● What the task asks
Gather every line of the records that contains the string "appoggiatura", matching case exactly.

Collected data entries:

******************************

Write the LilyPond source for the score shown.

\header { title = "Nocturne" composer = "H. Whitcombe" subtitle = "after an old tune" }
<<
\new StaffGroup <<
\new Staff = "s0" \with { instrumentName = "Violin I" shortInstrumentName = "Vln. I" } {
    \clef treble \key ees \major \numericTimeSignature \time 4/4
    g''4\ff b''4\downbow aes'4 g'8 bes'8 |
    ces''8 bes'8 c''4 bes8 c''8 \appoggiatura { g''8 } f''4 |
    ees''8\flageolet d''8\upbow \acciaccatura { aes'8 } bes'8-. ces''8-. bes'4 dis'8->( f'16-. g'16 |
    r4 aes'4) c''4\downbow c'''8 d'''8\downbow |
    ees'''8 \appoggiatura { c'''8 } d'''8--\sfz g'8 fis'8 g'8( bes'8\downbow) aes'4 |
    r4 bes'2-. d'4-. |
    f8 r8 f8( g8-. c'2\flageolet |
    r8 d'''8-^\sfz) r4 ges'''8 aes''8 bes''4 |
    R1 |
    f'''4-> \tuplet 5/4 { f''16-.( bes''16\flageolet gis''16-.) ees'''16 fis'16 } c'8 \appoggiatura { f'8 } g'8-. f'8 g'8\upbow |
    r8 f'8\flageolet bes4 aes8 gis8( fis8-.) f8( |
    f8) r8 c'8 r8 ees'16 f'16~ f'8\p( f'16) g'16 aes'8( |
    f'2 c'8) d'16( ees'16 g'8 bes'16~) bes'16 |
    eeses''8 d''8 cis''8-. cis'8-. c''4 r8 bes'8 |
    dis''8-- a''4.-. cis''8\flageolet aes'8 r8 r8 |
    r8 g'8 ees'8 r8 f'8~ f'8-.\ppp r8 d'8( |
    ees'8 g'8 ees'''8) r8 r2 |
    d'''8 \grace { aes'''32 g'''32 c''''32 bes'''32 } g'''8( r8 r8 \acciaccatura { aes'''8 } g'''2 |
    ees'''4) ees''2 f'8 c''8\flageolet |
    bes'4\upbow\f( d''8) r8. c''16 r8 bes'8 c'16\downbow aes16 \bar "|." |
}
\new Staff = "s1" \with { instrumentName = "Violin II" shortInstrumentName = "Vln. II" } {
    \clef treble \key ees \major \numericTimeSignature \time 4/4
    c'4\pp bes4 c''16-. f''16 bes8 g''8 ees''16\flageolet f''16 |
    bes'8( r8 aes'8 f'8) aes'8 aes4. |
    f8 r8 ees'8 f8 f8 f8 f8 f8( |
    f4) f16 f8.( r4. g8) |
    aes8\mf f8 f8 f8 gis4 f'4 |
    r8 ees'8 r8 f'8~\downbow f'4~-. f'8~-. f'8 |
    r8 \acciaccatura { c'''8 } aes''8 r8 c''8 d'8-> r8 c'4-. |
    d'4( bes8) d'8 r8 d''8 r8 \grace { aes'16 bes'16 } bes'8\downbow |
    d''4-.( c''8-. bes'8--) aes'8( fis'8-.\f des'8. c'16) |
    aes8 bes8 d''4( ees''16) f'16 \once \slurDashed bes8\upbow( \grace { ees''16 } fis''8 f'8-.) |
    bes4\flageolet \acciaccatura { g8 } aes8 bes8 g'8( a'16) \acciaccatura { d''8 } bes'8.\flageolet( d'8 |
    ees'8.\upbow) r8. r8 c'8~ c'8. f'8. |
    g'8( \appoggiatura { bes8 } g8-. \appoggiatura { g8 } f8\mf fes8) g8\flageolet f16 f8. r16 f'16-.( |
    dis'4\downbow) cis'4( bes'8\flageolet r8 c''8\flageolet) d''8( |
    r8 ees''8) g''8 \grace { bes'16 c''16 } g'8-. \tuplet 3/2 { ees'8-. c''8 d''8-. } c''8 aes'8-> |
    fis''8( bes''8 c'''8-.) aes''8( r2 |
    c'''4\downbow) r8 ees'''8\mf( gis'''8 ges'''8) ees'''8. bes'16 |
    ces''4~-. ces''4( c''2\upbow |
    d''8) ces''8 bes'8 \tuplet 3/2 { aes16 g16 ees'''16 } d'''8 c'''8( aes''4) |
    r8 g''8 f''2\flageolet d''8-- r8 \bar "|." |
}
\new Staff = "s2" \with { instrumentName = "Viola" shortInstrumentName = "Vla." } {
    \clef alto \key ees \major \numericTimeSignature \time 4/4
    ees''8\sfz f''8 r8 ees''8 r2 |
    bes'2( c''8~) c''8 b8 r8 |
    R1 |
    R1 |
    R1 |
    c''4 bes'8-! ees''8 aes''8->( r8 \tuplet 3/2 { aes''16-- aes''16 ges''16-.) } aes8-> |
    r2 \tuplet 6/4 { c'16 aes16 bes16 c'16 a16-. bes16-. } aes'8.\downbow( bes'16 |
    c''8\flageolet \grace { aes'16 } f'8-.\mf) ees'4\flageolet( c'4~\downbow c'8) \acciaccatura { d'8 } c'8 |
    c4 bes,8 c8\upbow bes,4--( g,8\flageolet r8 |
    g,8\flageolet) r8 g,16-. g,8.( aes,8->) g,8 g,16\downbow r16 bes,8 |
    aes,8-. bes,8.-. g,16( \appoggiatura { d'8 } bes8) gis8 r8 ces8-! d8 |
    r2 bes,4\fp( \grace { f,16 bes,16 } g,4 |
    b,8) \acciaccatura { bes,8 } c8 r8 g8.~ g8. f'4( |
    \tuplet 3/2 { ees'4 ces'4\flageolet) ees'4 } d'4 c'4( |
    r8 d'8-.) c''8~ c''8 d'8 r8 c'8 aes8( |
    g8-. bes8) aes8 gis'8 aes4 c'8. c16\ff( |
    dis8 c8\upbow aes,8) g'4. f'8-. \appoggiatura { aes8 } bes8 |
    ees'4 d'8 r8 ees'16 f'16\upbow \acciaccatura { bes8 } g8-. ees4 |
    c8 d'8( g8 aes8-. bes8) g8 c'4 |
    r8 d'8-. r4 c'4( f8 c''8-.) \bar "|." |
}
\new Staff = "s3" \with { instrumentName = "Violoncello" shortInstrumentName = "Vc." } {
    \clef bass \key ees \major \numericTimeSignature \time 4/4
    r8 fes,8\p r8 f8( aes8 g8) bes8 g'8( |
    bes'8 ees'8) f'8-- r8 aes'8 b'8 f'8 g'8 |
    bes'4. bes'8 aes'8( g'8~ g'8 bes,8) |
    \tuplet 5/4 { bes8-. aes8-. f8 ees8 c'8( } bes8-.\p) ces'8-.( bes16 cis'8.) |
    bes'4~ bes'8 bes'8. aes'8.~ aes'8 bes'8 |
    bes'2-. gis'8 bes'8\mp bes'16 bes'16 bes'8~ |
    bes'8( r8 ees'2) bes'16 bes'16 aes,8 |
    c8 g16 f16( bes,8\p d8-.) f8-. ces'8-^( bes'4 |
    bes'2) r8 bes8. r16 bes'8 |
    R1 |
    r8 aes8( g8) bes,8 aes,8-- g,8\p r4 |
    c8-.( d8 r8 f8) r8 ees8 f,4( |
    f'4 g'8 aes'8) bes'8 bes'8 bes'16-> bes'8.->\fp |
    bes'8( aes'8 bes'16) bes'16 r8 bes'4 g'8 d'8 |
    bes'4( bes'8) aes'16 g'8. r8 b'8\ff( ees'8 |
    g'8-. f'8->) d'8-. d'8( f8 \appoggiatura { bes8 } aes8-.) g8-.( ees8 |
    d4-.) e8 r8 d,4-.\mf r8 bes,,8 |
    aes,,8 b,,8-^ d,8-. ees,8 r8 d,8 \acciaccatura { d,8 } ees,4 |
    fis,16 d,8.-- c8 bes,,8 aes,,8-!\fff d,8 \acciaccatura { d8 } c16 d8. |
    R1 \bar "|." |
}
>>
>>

******************************

● Answer for this exercise
    ces''8 bes'8 c''4 bes8 c''8 \appoggiatura { g''8 } f''4 |
    ees'''8 \appoggiatura { c'''8 } d'''8--\sfz g'8 fis'8 g'8( bes'8\downbow) aes'4 |
    f'''4-> \tuplet 5/4 { f''16-.( bes''16\flageolet gis''16-.) ees'''16 fis'16 } c'8 \appoggiatura { f'8 } g'8-. f'8 g'8\upbow |
    g'8( \appoggiatura { bes8 } g8-. \appoggiatura { g8 } f8\mf fes8) g8\flageolet f16 f8. r16 f'16-.( |
    aes,8-. bes,8.-. g,16( \appoggiatura { d'8 } bes8) gis8 r8 ces8-! d8 |
    dis8 c8\upbow aes,8) g'4. f'8-. \appoggiatura { aes8 } bes8 |
    g'8-. f'8->) d'8-. d'8( f8 \appoggiatura { bes8 } aes8-.) g8-.( ees8 |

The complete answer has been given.